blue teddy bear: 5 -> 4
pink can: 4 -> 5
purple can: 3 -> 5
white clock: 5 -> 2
* * *
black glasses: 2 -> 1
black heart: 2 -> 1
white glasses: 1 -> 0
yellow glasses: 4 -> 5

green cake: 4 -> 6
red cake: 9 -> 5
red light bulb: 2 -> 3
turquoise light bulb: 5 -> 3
--
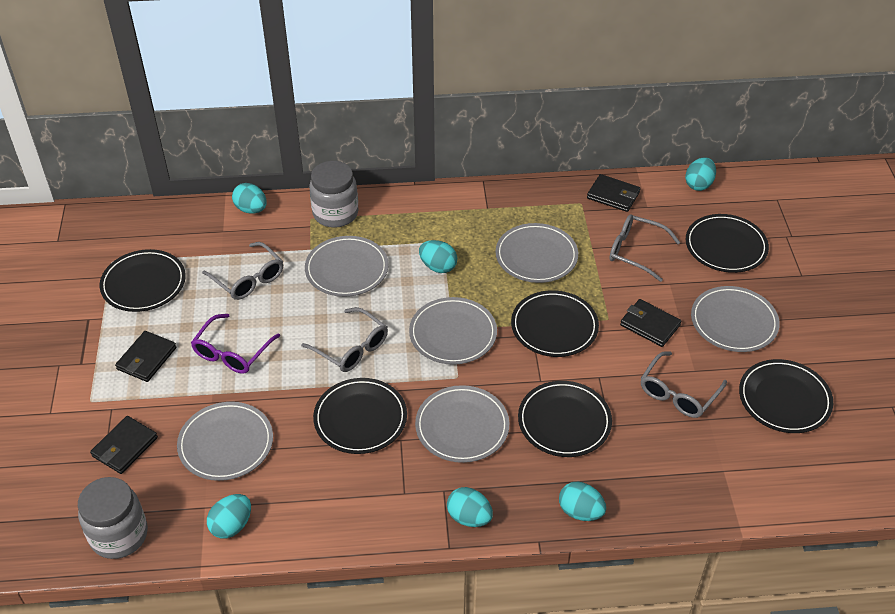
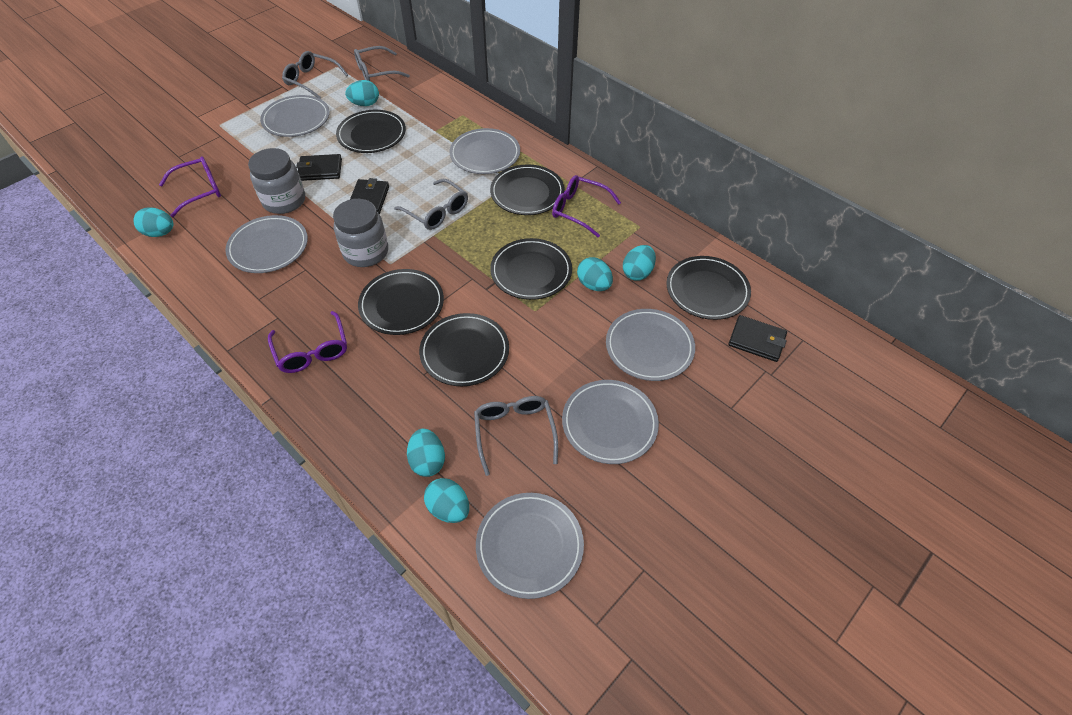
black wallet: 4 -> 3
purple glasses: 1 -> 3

What this task involves: I'd like the lines above from the one with "black heart: 2 -> 1" up to and including the one with "turquoise light bulb: 5 -> 3" copied exactly, with no other lines.

Result for this exercise:
black heart: 2 -> 1
white glasses: 1 -> 0
yellow glasses: 4 -> 5

green cake: 4 -> 6
red cake: 9 -> 5
red light bulb: 2 -> 3
turquoise light bulb: 5 -> 3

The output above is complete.